+++ MATERIAL FOR THIS EXERCISE +++
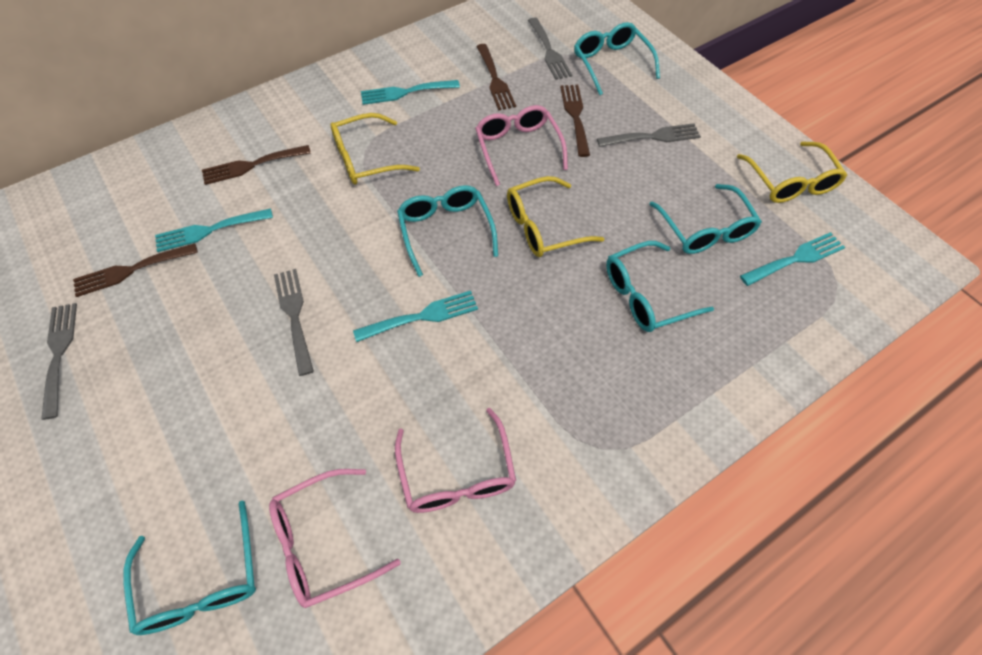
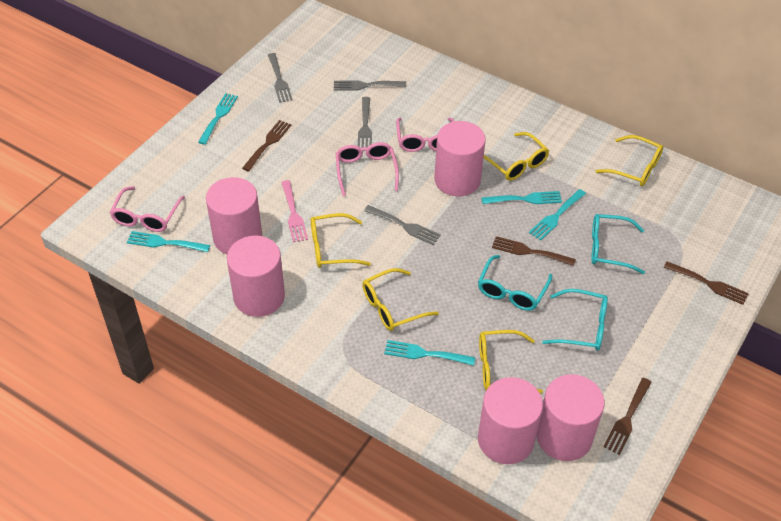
pink cylinder: 0 -> 5
pink fork: 0 -> 1
turquoise fork: 4 -> 5
turquoise glasses: 5 -> 3
yellow glasses: 3 -> 5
+++
WHAT IS NEEDED:
Only the lines from the one containing "turquoise fork: 4 -> 5" through the last line of the records are to be set down, exactly as they appear.

OUTPUT:
turquoise fork: 4 -> 5
turquoise glasses: 5 -> 3
yellow glasses: 3 -> 5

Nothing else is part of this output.